● Assignment:
Lines from the one containing "(369, 184) = (320, 160): red" through the last line of the records below are to be repeated exactly.

[Data records]
• • • •
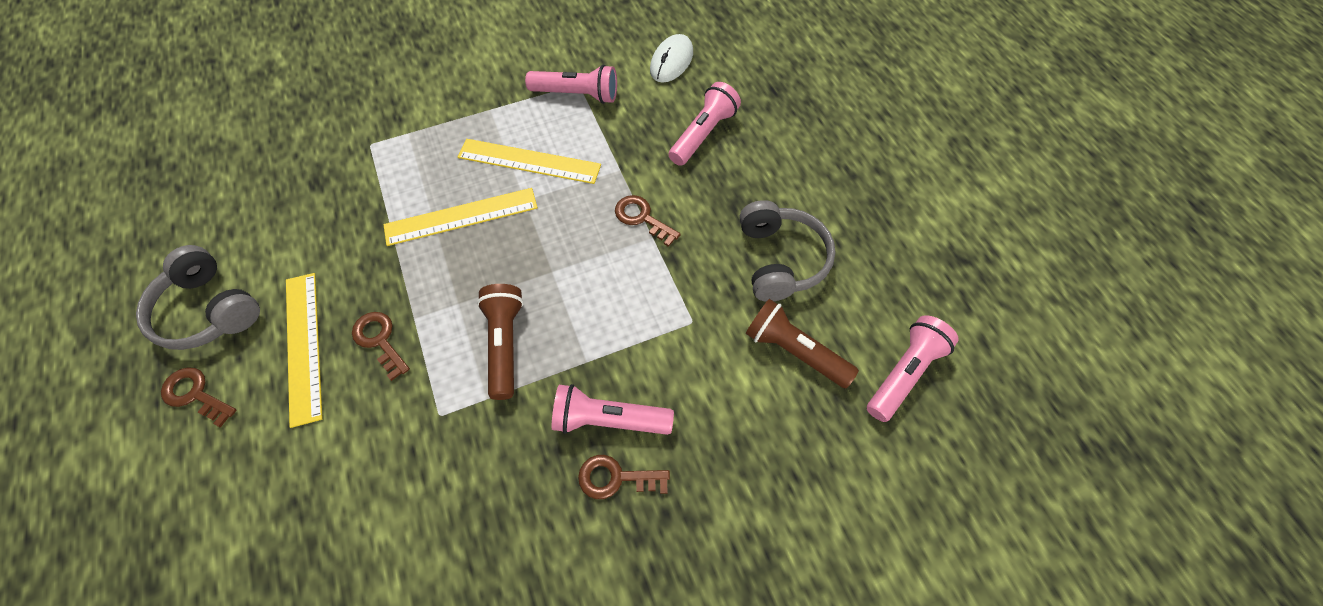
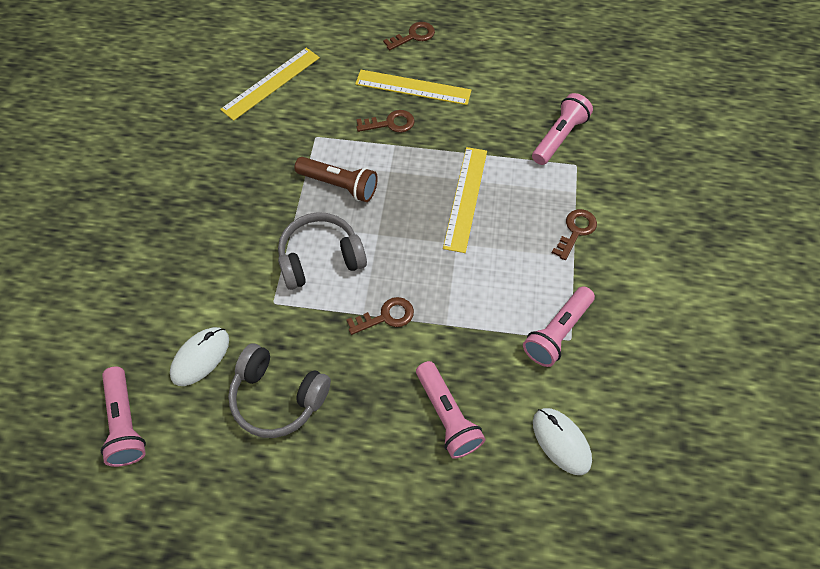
camera: 120 degrees right, 0 degrees up
(208, 310) = (472, 50): grey headphones -> grey headphones (320, 258)
(529, 161) = (496, 262): yellow ruler -> yellow ruler (271, 83)
(609, 420) = (244, 219): pink flashlight -> pink flashlight (559, 137)
(616, 478) = (207, 206): brown key -> brown key (576, 231)
(795, 351) = (200, 357): brown flashlight -> white mouse

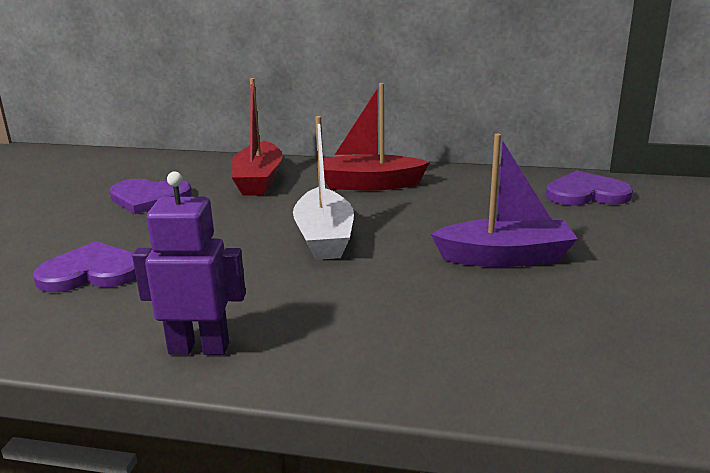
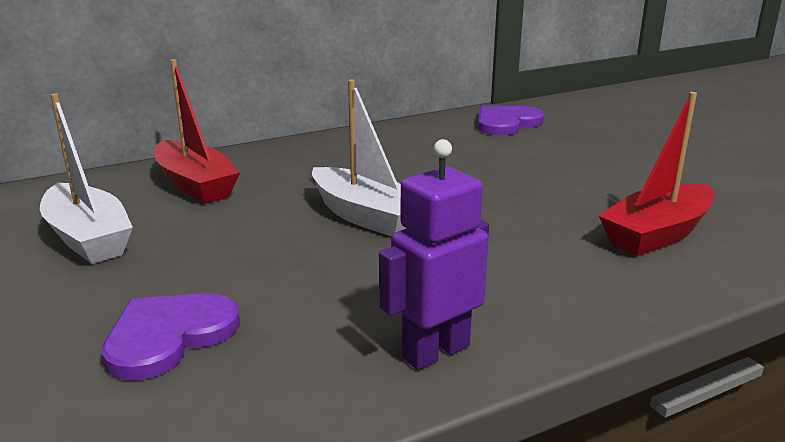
camera: 40 degrees left, 0 degrees up
(149, 198) = (88, 238): purple heart -> white boat
(369, 184) = (320, 160): red boat -> red boat (657, 234)
(505, 257) = (536, 185): purple boat -> none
• • • •
● Final answer:
(369, 184) = (320, 160): red boat -> red boat (657, 234)
(505, 257) = (536, 185): purple boat -> none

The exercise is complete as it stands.